Each line from the beginning of the entries below through the line that includes "spinning top/golden 789, 548, 42, 43" must be returned exactly as given.

[[ EXERCISE MATERIAL, beginning ]]

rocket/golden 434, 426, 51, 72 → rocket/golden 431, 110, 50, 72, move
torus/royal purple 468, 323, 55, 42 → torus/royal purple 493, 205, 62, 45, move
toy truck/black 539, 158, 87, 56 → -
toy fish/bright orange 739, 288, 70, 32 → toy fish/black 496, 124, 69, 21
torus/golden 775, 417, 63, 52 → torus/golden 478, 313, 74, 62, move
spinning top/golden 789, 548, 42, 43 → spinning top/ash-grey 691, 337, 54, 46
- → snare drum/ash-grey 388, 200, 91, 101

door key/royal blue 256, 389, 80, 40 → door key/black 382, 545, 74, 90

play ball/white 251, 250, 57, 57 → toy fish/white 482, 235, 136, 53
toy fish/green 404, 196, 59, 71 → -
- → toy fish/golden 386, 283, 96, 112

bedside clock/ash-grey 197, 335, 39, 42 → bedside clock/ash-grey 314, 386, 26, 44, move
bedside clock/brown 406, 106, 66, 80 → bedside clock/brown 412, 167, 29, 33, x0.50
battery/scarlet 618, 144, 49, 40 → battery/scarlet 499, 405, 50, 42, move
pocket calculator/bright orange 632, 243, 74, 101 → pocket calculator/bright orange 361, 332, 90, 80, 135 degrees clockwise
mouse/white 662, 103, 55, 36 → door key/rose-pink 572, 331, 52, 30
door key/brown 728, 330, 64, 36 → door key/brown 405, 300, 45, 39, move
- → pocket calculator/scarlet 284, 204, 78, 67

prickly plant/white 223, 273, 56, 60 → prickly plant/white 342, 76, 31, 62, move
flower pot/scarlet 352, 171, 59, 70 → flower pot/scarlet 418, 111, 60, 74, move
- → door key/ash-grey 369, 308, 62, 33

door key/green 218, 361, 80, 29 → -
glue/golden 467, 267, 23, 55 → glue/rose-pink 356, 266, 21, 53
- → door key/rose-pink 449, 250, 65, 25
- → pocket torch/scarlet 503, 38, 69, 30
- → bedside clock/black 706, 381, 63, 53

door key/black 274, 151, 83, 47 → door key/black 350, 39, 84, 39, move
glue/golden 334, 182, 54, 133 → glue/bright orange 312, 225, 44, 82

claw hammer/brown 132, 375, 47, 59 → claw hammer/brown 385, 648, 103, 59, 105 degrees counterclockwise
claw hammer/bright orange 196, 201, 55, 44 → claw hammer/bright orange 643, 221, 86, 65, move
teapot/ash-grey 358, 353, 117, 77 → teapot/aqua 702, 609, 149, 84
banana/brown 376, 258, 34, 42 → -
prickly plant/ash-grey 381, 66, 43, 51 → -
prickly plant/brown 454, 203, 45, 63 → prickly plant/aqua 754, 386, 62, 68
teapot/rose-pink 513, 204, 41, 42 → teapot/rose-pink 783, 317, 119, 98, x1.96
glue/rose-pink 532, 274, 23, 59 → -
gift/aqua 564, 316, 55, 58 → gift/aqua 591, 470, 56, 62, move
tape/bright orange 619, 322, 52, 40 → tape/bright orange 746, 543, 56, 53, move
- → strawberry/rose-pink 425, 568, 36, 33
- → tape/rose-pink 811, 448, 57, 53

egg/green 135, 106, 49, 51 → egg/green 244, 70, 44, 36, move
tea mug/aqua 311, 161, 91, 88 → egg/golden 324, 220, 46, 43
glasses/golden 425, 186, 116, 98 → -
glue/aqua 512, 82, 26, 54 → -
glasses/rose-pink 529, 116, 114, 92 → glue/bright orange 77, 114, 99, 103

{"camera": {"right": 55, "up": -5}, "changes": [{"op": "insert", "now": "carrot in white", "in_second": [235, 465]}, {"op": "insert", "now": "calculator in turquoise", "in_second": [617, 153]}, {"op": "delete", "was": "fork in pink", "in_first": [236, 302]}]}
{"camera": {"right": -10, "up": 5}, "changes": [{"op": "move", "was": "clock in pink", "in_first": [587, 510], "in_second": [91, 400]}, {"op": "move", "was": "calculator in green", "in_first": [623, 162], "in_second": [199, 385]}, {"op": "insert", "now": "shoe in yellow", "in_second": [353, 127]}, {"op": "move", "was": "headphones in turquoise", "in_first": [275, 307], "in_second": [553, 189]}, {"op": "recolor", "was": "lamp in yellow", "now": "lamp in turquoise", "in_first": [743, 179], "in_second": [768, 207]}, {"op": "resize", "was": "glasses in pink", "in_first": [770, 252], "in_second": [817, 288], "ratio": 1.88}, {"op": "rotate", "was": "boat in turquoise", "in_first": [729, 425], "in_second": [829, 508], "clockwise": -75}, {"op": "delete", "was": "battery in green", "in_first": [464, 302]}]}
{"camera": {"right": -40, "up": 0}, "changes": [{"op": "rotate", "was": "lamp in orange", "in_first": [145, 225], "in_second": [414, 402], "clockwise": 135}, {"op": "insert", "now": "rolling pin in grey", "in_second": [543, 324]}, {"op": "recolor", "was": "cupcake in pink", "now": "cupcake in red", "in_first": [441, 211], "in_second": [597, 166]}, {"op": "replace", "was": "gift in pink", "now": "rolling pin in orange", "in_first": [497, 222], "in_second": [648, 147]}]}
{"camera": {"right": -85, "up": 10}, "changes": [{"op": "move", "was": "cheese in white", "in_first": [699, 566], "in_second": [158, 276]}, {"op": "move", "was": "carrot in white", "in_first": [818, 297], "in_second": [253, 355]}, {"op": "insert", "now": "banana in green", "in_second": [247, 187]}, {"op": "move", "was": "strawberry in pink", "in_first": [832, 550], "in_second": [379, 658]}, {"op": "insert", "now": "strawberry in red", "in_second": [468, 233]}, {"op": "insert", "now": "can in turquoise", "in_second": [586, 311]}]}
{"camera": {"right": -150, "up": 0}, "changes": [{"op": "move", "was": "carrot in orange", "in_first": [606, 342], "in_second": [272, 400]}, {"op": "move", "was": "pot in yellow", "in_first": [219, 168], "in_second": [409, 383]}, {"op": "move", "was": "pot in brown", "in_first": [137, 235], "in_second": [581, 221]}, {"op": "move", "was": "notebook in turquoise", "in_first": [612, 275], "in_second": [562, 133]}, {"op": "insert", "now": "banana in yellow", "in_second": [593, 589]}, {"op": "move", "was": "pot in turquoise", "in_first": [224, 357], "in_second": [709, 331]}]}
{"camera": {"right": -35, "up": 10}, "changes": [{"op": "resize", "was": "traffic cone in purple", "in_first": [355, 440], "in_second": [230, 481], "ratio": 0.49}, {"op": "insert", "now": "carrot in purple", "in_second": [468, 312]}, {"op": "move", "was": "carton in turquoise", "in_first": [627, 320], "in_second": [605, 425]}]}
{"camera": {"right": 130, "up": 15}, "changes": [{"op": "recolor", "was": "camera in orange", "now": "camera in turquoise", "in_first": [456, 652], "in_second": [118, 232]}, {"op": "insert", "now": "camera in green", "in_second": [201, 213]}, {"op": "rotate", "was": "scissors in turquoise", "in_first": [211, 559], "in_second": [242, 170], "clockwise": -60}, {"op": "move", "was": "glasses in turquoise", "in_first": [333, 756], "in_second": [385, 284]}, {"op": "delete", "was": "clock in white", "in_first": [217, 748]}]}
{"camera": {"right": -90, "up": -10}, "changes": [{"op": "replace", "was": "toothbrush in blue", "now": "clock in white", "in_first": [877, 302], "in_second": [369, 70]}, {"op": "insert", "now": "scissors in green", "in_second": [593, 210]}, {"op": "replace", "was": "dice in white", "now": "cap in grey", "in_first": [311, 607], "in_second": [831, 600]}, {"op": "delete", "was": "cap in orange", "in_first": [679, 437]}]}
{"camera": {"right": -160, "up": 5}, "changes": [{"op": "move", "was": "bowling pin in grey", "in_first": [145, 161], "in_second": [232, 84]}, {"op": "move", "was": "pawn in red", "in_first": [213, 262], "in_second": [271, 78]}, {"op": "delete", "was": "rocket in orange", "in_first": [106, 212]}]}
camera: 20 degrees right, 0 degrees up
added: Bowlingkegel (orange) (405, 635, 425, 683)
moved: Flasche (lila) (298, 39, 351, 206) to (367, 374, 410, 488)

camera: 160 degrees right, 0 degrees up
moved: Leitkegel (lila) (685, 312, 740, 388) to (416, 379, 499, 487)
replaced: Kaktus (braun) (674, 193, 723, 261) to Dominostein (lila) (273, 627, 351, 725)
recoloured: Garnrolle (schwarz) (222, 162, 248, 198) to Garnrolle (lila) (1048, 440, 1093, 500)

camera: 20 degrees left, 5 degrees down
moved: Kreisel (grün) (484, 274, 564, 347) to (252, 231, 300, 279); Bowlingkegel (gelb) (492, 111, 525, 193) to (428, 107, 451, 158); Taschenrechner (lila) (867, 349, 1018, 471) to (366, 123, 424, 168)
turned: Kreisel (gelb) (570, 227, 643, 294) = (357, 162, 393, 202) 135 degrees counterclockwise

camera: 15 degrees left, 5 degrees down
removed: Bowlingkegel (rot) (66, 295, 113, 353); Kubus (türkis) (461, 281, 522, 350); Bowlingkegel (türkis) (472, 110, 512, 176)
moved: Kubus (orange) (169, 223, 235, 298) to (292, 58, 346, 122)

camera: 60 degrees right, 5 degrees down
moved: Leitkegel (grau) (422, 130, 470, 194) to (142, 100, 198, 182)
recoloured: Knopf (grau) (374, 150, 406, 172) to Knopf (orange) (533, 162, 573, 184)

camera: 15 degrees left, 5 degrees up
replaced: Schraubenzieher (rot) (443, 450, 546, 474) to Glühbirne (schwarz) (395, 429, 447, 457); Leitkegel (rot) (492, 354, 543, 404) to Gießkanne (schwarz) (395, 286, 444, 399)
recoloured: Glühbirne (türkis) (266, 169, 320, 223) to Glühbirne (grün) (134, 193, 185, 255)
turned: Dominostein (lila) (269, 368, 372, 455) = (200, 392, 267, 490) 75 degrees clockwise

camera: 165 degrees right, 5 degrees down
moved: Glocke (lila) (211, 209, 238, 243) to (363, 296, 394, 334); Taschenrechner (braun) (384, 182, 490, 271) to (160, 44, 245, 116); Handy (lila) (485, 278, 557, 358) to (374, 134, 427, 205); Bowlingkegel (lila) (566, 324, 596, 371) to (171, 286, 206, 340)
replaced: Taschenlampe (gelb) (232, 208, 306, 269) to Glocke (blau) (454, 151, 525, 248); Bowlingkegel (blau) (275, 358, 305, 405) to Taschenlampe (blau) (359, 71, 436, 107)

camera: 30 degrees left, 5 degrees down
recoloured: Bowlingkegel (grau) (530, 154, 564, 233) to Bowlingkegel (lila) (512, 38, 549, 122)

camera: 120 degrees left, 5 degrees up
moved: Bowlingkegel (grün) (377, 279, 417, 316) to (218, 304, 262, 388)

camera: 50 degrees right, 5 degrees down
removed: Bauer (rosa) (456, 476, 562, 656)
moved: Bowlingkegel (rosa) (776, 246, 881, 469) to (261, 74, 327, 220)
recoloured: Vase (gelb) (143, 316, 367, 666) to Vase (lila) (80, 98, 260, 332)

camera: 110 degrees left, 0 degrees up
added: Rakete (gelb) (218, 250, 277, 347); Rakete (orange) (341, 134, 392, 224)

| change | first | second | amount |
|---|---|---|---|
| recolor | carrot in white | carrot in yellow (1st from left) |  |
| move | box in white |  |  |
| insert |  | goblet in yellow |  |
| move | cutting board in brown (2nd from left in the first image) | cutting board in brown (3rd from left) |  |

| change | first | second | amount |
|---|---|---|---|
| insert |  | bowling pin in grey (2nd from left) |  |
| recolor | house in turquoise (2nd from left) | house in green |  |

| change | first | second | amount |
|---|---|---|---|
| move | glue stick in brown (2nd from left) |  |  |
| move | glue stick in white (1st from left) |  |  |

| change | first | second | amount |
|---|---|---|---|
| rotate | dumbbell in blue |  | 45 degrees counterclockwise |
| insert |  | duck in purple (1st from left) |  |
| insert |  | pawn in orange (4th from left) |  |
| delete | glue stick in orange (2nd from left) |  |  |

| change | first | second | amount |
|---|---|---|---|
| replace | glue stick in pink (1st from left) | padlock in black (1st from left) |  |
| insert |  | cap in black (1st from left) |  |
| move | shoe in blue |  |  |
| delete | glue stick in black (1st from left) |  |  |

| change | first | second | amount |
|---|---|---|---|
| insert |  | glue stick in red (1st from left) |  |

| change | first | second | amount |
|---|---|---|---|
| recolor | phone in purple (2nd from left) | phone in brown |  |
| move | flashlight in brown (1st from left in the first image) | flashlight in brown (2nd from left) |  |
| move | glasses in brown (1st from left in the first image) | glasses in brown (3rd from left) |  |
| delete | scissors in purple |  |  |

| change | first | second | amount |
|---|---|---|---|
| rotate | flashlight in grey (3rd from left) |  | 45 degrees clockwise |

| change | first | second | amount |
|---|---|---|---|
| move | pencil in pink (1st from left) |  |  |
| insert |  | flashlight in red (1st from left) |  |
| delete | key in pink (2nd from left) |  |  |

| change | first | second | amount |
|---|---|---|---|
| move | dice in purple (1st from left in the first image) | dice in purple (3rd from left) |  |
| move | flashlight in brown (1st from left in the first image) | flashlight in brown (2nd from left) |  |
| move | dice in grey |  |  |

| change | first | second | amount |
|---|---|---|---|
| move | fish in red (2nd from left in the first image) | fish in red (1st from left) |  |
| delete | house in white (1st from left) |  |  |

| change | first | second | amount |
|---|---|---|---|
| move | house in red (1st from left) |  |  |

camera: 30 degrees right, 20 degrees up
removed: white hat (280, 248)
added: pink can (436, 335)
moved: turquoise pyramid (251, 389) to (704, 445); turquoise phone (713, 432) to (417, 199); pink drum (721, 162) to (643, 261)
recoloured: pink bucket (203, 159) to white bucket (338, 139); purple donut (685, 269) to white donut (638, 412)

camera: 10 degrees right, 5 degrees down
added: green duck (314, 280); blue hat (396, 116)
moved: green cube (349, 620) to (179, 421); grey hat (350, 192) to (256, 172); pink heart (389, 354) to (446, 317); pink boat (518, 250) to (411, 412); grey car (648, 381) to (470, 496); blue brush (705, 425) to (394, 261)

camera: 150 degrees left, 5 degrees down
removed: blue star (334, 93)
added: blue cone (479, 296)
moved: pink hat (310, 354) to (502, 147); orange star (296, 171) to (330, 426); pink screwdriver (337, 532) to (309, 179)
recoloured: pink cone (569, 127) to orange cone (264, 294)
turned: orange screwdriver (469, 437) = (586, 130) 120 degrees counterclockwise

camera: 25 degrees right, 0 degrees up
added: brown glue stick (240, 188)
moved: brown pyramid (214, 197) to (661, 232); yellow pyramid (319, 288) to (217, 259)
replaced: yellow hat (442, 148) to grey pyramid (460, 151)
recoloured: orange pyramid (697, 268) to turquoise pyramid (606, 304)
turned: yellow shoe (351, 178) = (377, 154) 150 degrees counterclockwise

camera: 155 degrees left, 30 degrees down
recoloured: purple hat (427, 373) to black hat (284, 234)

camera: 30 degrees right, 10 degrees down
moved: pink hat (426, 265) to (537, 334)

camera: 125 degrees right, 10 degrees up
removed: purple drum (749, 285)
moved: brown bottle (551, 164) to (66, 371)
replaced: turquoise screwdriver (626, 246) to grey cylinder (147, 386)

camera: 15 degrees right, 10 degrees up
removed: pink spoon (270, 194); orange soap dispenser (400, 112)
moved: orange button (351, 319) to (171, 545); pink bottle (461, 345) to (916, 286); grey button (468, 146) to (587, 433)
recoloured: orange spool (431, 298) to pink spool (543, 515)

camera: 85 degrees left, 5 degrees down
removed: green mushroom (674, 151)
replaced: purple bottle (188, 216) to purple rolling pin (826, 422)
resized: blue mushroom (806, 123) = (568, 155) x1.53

[[ EXERCISE MATERIAL, end ]]

RESULT –
rocket/golden 434, 426, 51, 72 → rocket/golden 431, 110, 50, 72, move
torus/royal purple 468, 323, 55, 42 → torus/royal purple 493, 205, 62, 45, move
toy truck/black 539, 158, 87, 56 → -
toy fish/bright orange 739, 288, 70, 32 → toy fish/black 496, 124, 69, 21
torus/golden 775, 417, 63, 52 → torus/golden 478, 313, 74, 62, move
spinning top/golden 789, 548, 42, 43 → spinning top/ash-grey 691, 337, 54, 46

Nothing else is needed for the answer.